Task brief: Below is a listing; repeat exactly the lines from the one containing "C106: 2.2uF (+3V3, GND)" to the one containing "U104 pin XOUT: none -> GND", both included.

|---|

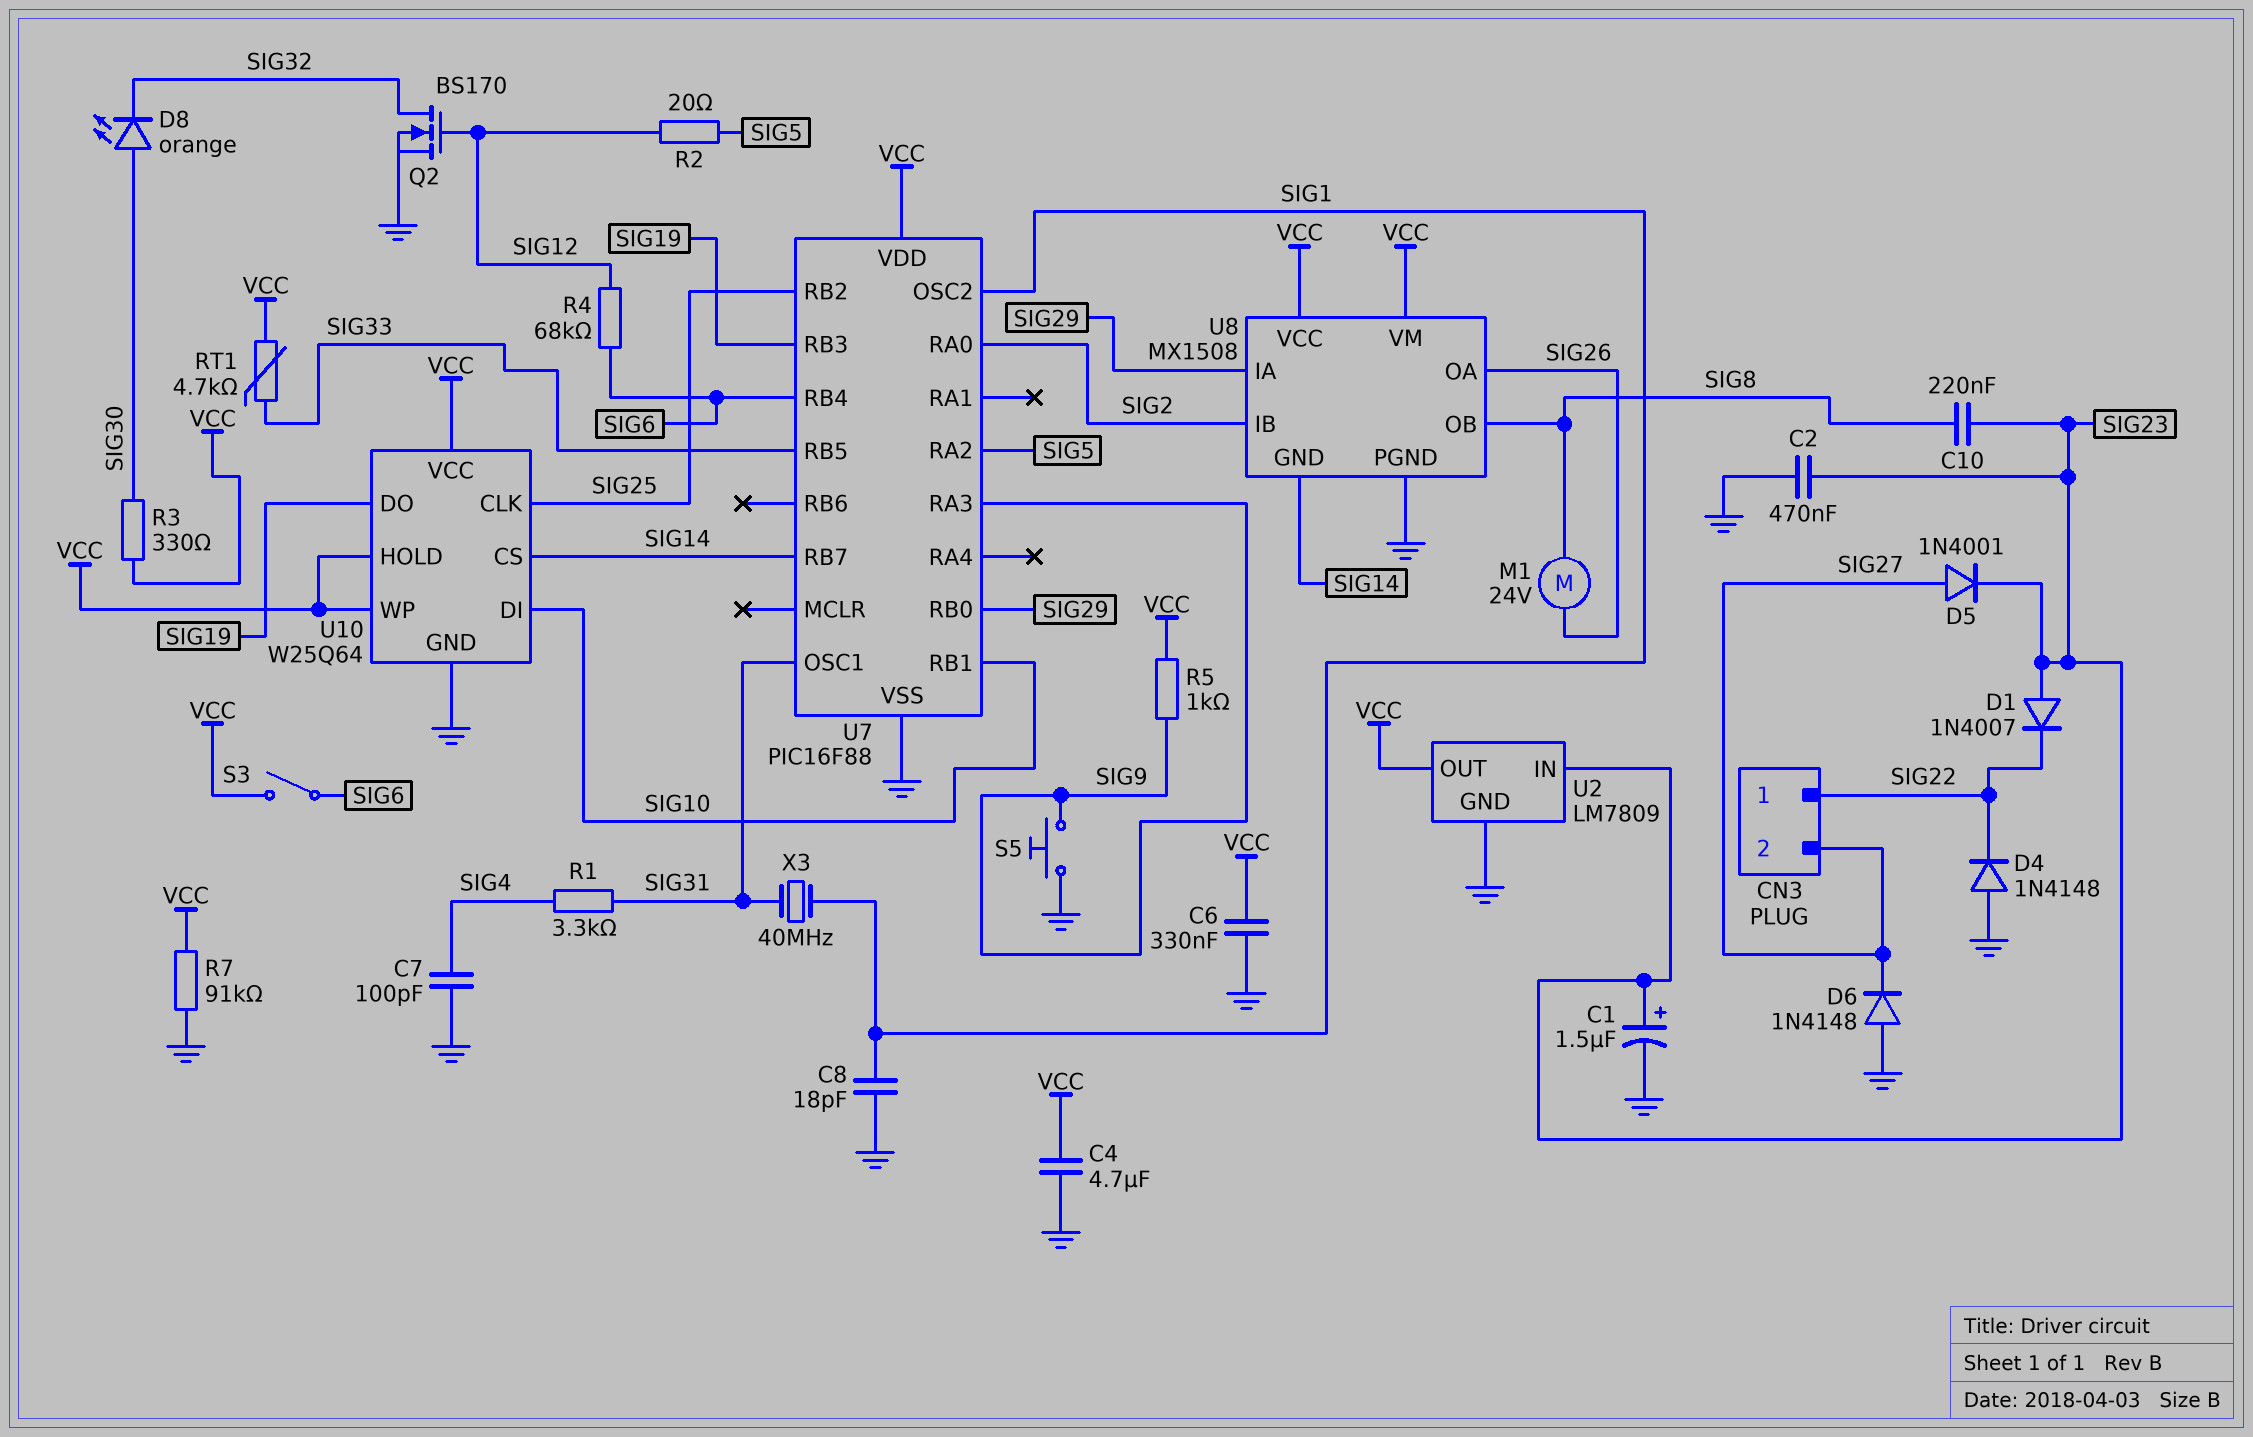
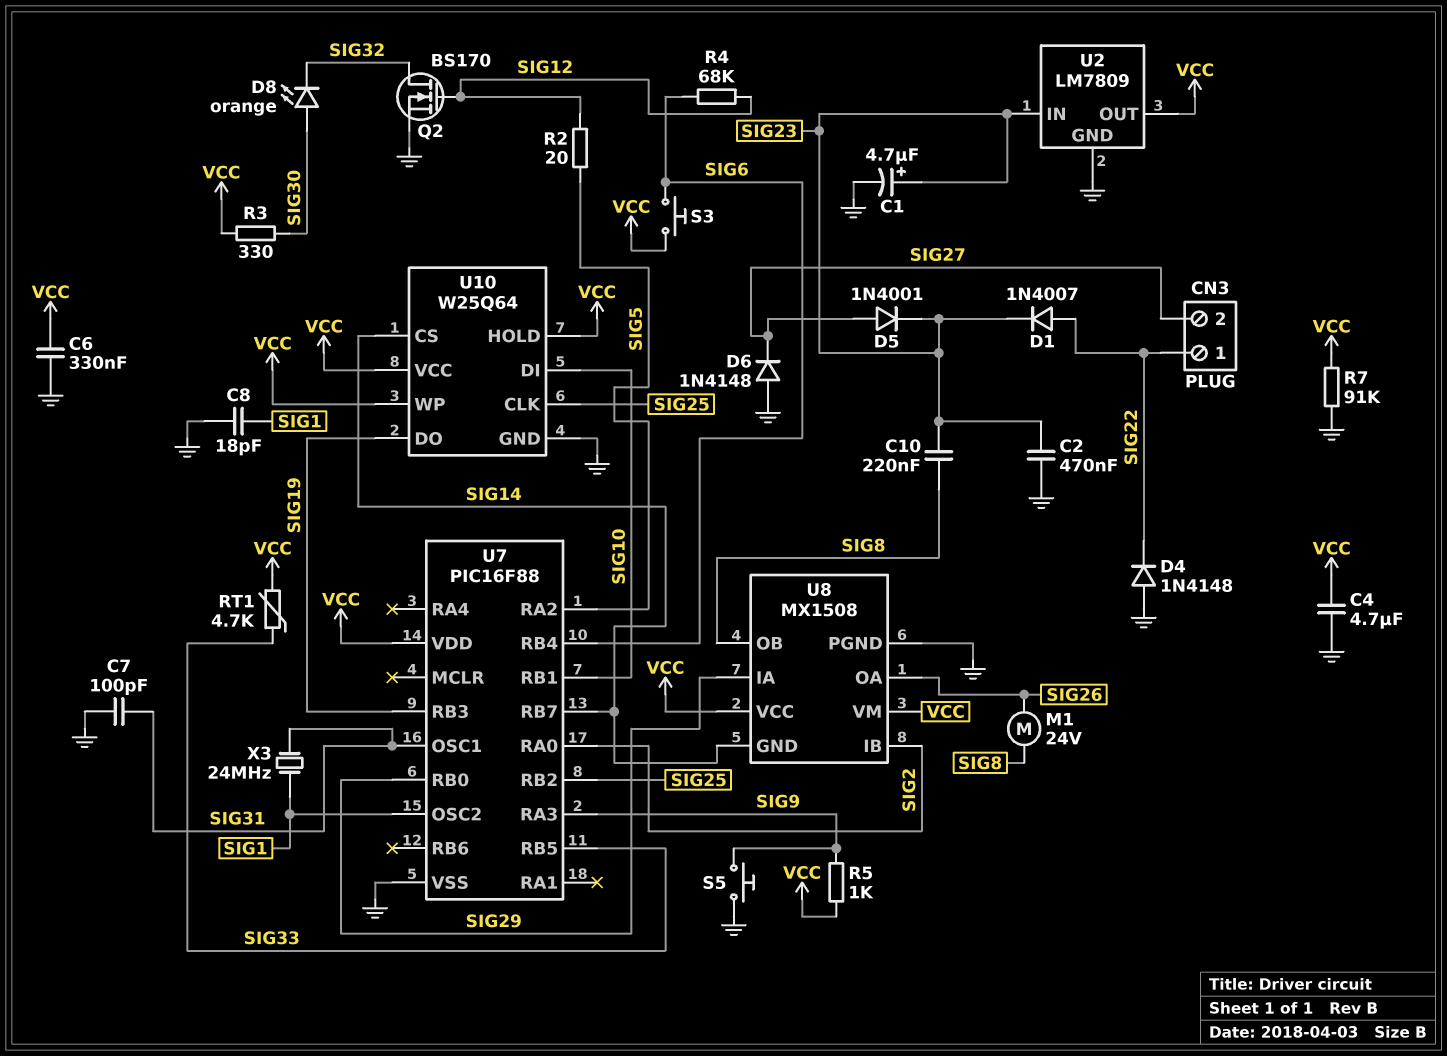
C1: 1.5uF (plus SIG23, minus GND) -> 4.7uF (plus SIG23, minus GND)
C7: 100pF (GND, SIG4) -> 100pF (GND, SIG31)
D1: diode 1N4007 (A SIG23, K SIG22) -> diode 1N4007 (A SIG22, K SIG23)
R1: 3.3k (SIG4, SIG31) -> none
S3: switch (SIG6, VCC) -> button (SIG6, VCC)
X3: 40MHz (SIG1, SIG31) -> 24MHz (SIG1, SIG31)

|---|

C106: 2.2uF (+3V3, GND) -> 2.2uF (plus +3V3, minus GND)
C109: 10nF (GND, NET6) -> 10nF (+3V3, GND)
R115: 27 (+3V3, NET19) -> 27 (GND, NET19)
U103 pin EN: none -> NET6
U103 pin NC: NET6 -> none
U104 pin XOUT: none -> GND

|---|

Solution:
C106: 2.2uF (+3V3, GND) -> 2.2uF (plus +3V3, minus GND)
C109: 10nF (GND, NET6) -> 10nF (+3V3, GND)
R115: 27 (+3V3, NET19) -> 27 (GND, NET19)
U103 pin EN: none -> NET6
U103 pin NC: NET6 -> none
U104 pin XOUT: none -> GND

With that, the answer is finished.